Task directions:
Write out the lines of the records as a numbered list, skipping blank lines. Leave the pictures out of your answer.

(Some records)
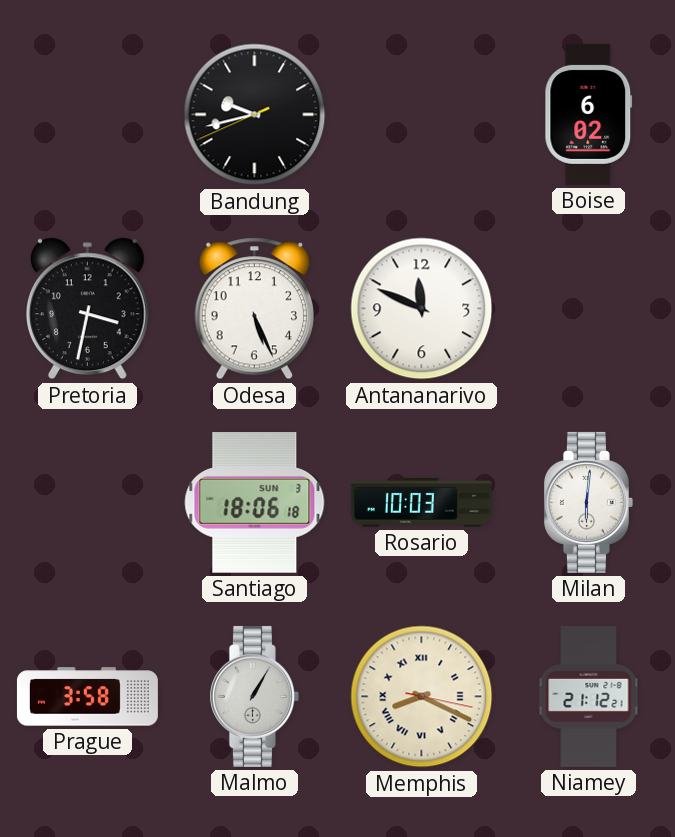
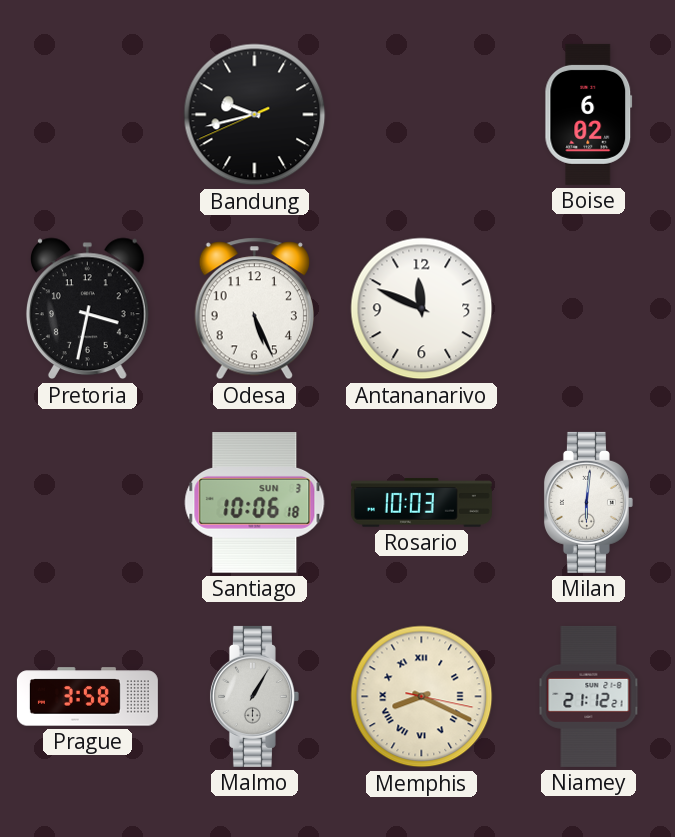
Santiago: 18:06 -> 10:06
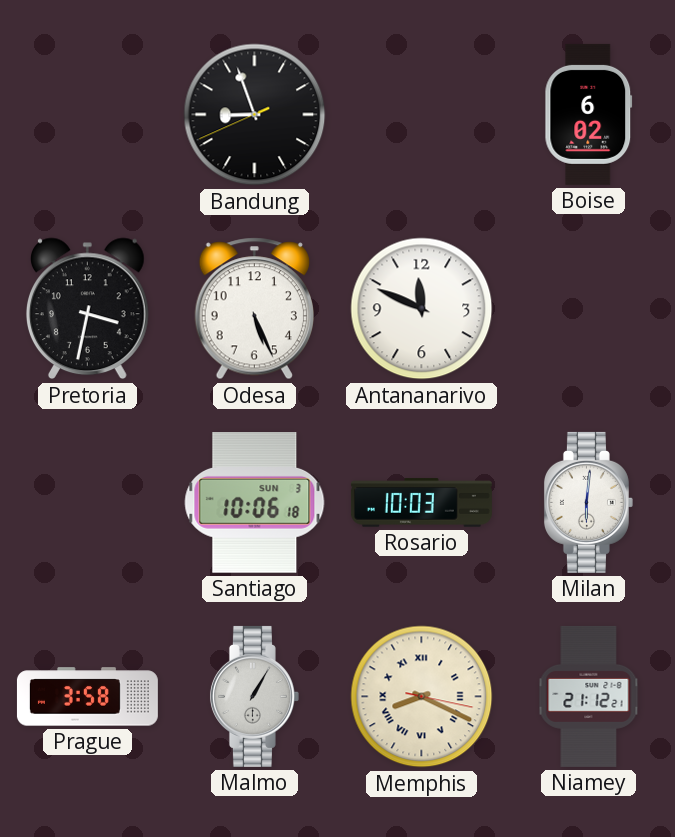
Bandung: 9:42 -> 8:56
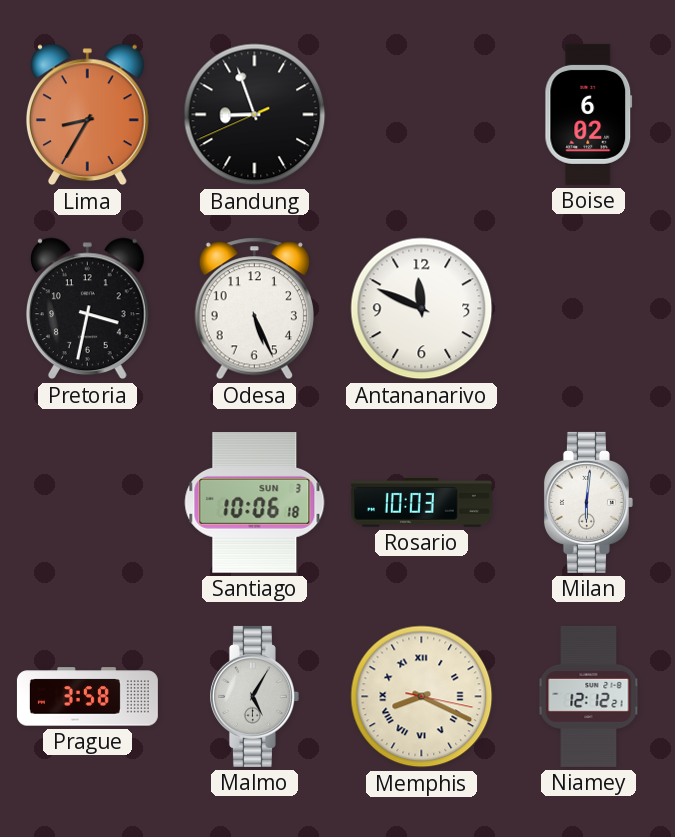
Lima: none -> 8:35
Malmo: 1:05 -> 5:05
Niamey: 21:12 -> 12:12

Full answer:
1. Santiago: 18:06 -> 10:06
2. Bandung: 9:42 -> 8:56
3. Lima: none -> 8:35
4. Malmo: 1:05 -> 5:05
5. Niamey: 21:12 -> 12:12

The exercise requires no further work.